* [What to work on]:
Could you restate, word for word, the line that has "(433, 222) = (402, 256): turquoise" and all lines following it through the end of the entries below?

Items from a dataset:
● ● ● ● ● ● ●

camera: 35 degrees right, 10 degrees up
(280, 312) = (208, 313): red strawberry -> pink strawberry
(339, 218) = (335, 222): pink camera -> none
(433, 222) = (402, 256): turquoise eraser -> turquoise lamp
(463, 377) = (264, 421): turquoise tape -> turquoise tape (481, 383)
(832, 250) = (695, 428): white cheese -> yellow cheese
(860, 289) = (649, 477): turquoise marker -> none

● ● ● ● ● ● ●

* [Result for this exercise]:
(433, 222) = (402, 256): turquoise eraser -> turquoise lamp
(463, 377) = (264, 421): turquoise tape -> turquoise tape (481, 383)
(832, 250) = (695, 428): white cheese -> yellow cheese
(860, 289) = (649, 477): turquoise marker -> none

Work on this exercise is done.